> Exercise objective
Within the listing below, please copy exactly the lines between the line holding "orange toothbrush: 1 -> 6" and the line holding "pink key: 7 -> 6", inclusive.

[[ The input open ]]

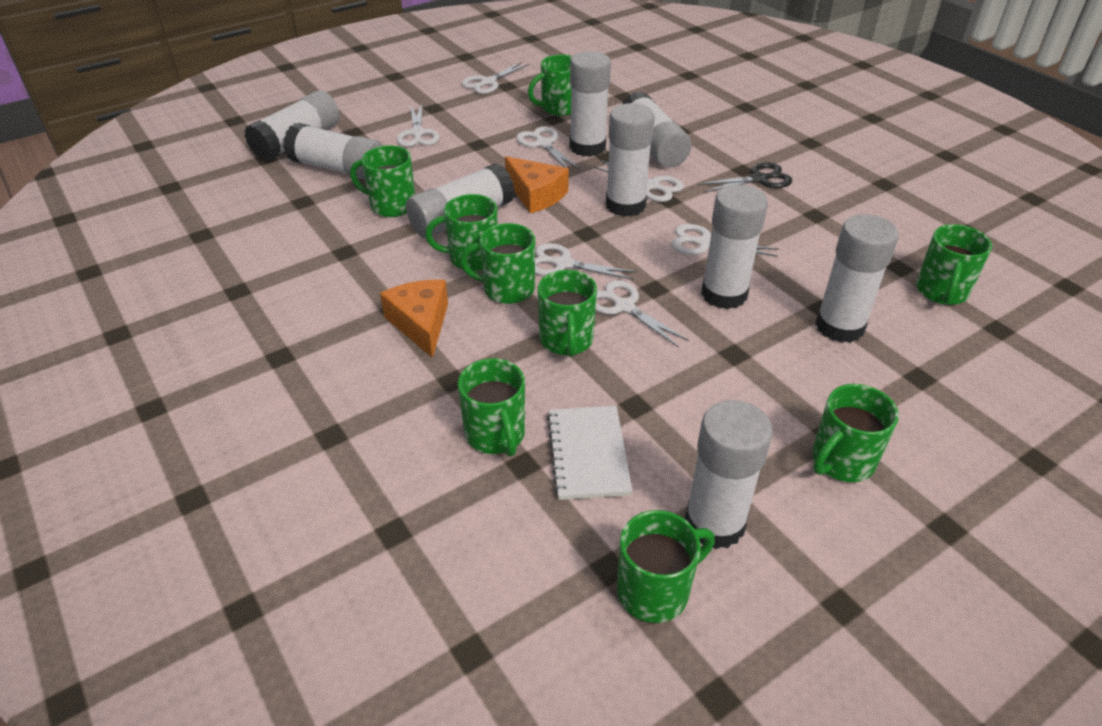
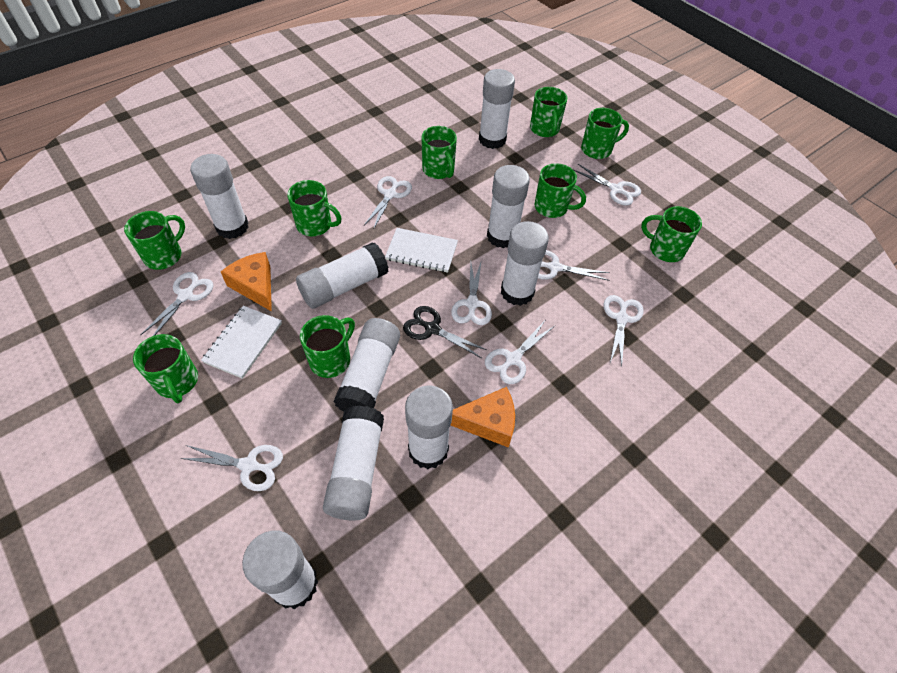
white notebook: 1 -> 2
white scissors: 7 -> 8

[[ The input closed ]]
[[ The input open ]]

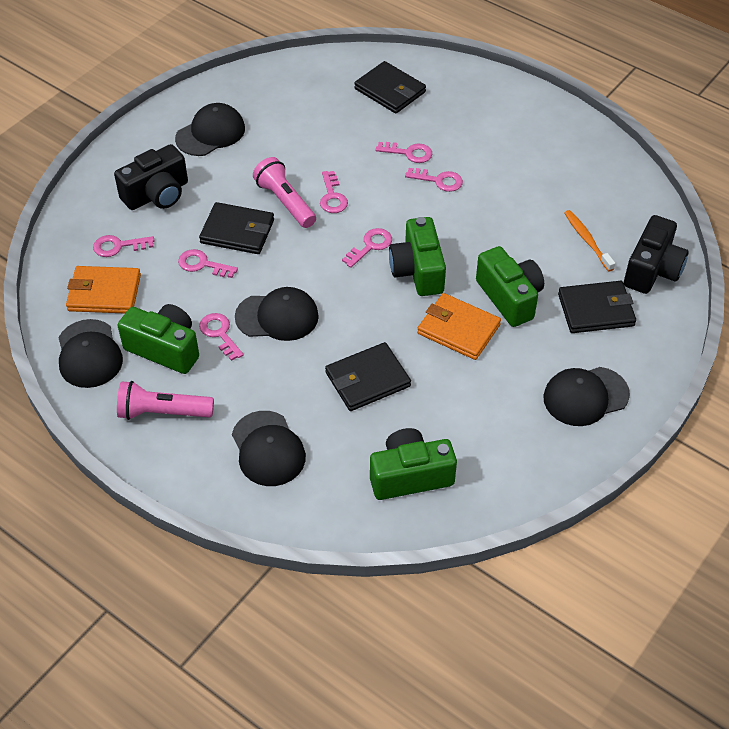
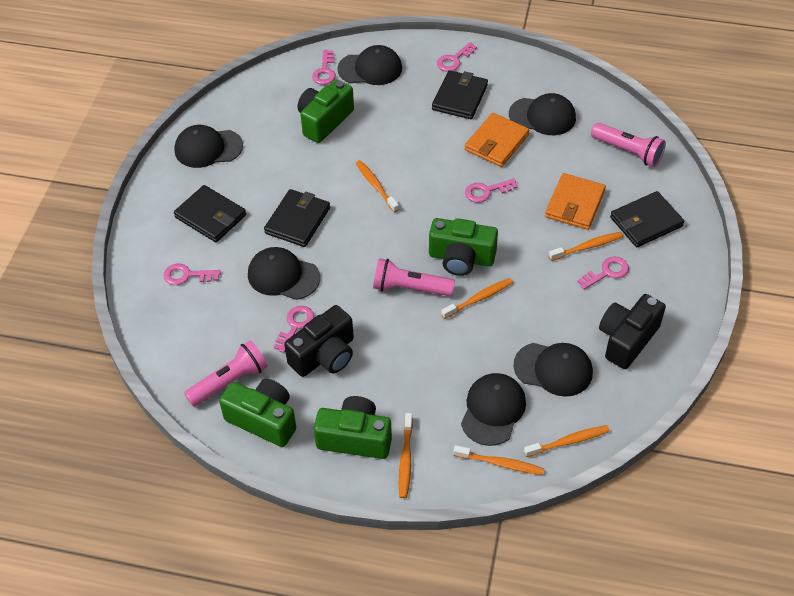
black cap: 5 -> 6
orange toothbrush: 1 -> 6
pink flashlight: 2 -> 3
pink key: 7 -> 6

[[ The input closed ]]
[[ The input open ]]

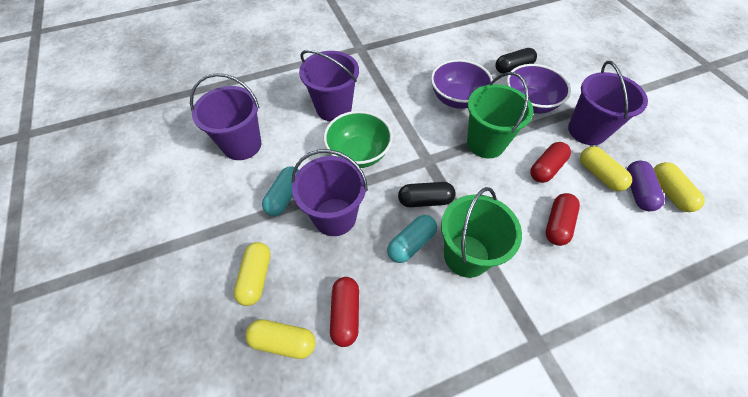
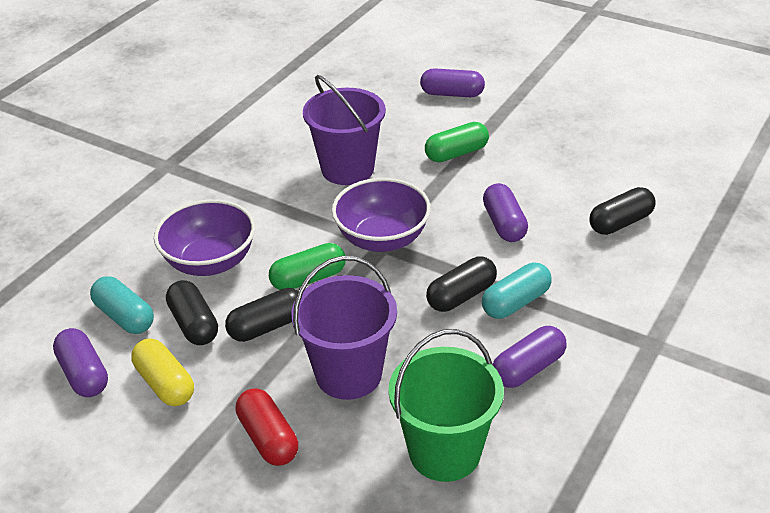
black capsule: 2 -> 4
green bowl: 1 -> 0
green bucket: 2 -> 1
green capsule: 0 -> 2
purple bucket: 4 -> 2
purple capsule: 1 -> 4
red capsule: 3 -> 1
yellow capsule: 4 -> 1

[[ The input closed ]]

> Solution to the exercise
orange toothbrush: 1 -> 6
pink flashlight: 2 -> 3
pink key: 7 -> 6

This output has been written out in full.